§ **DATA FOR THIS TASK**
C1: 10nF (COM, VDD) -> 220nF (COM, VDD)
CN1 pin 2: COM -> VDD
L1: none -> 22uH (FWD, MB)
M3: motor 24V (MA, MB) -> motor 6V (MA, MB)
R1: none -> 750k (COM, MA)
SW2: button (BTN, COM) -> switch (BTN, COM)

...

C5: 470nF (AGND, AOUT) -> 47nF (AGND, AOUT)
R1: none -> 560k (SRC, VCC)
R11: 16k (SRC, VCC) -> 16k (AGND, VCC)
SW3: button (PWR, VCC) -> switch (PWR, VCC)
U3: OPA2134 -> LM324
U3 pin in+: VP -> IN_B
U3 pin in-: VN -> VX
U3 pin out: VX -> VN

§ **WHAT IS EXPECTED**
Retype the records above, but only those lines that fall between the line containing "R1: none -> 750k (COM, MA)" and the line containing "SW2: button (BTN, COM) -> switch (BTN, COM)", with both of those lines included, exactly as written.

§ **RESPONSE BELOW**
R1: none -> 750k (COM, MA)
SW2: button (BTN, COM) -> switch (BTN, COM)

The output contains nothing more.